Write only the number of lines in the data that include the word "młotek".

Working data ->
——————
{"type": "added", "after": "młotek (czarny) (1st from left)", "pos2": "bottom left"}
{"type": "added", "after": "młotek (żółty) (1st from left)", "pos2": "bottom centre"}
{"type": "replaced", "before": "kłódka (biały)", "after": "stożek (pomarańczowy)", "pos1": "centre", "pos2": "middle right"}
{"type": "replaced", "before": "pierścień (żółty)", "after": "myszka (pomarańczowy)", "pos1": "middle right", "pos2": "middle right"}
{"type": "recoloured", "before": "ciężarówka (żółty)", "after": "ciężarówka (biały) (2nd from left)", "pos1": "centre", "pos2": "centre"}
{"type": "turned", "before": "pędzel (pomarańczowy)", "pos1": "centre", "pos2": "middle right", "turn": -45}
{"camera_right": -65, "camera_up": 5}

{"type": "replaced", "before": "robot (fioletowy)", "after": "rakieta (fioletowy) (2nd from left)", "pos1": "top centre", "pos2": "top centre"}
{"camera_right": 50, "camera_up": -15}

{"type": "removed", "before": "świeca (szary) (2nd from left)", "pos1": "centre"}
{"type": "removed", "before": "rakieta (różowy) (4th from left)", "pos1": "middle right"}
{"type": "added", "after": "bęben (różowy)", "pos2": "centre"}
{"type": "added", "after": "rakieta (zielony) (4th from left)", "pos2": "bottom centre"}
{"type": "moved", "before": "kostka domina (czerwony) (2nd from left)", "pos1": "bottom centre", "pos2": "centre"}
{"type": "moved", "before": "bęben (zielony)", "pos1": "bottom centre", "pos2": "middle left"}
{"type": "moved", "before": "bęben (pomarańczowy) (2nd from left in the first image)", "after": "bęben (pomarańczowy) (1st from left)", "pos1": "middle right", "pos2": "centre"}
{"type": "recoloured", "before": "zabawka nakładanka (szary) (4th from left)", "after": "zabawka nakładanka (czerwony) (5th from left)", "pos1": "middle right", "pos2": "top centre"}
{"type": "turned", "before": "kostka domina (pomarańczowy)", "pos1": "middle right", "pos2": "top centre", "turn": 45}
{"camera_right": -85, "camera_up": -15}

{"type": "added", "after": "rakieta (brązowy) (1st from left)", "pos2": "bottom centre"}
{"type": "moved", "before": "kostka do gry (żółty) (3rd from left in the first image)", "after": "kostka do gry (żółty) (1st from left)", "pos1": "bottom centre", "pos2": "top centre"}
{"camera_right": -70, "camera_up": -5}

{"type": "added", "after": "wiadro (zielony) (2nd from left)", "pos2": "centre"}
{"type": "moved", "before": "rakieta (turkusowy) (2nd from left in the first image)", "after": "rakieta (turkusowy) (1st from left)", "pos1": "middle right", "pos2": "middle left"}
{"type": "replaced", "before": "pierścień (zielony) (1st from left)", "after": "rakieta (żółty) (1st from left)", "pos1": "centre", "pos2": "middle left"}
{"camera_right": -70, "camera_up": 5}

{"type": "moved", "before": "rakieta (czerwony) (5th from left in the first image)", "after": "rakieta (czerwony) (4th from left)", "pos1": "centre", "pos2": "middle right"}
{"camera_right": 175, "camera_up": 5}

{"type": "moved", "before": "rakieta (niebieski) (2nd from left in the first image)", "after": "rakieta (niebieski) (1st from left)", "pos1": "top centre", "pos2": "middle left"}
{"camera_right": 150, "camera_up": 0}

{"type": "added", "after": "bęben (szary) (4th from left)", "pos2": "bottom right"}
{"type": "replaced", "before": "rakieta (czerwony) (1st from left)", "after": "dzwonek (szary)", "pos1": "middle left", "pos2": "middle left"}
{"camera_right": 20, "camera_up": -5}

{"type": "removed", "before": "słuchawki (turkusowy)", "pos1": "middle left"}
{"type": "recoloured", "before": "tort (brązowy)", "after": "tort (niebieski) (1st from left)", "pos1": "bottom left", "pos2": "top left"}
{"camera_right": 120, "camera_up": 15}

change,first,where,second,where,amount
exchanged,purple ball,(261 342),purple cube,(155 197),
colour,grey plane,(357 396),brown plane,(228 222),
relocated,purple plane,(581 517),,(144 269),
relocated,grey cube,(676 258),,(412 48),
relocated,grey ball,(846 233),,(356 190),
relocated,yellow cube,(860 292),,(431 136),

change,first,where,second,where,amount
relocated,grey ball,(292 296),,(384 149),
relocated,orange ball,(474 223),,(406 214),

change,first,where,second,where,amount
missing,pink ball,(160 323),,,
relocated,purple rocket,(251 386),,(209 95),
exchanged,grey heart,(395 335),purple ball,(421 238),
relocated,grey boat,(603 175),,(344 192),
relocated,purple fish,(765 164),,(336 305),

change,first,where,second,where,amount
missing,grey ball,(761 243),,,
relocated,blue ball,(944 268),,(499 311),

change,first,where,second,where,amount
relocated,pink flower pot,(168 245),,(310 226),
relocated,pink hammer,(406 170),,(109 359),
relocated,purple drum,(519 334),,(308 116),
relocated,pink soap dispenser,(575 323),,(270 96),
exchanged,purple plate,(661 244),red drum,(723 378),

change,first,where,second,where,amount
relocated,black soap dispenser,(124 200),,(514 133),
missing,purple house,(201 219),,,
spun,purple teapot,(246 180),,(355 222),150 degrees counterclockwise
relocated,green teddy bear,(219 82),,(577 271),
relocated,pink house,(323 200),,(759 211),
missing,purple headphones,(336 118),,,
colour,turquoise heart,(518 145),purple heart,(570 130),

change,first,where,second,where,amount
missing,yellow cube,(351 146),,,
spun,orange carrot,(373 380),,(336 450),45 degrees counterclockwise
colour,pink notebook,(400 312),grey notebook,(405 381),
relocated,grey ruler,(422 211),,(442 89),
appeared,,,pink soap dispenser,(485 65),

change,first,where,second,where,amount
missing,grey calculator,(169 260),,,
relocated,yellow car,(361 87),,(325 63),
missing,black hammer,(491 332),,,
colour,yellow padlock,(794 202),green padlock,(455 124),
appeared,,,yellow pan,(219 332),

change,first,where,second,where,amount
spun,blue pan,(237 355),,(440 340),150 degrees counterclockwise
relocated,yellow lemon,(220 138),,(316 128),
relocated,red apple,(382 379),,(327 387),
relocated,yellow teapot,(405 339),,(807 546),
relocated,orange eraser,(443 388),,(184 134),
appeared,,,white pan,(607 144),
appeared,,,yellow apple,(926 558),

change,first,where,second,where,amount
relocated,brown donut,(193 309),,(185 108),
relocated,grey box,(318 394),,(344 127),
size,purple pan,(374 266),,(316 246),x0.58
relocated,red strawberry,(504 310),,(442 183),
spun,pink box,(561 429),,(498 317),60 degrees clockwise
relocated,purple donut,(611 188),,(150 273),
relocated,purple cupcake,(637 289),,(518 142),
——————
Exercise response ->
2